# WORK ITEM:
Line by line, copy the material below exactly.

# SOURCE DATA:
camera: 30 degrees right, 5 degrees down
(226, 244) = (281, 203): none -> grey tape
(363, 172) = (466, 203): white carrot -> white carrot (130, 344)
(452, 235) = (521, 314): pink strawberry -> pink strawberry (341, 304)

# RESULT:
camera: 30 degrees right, 5 degrees down
(226, 244) = (281, 203): none -> grey tape
(363, 172) = (466, 203): white carrot -> white carrot (130, 344)
(452, 235) = (521, 314): pink strawberry -> pink strawberry (341, 304)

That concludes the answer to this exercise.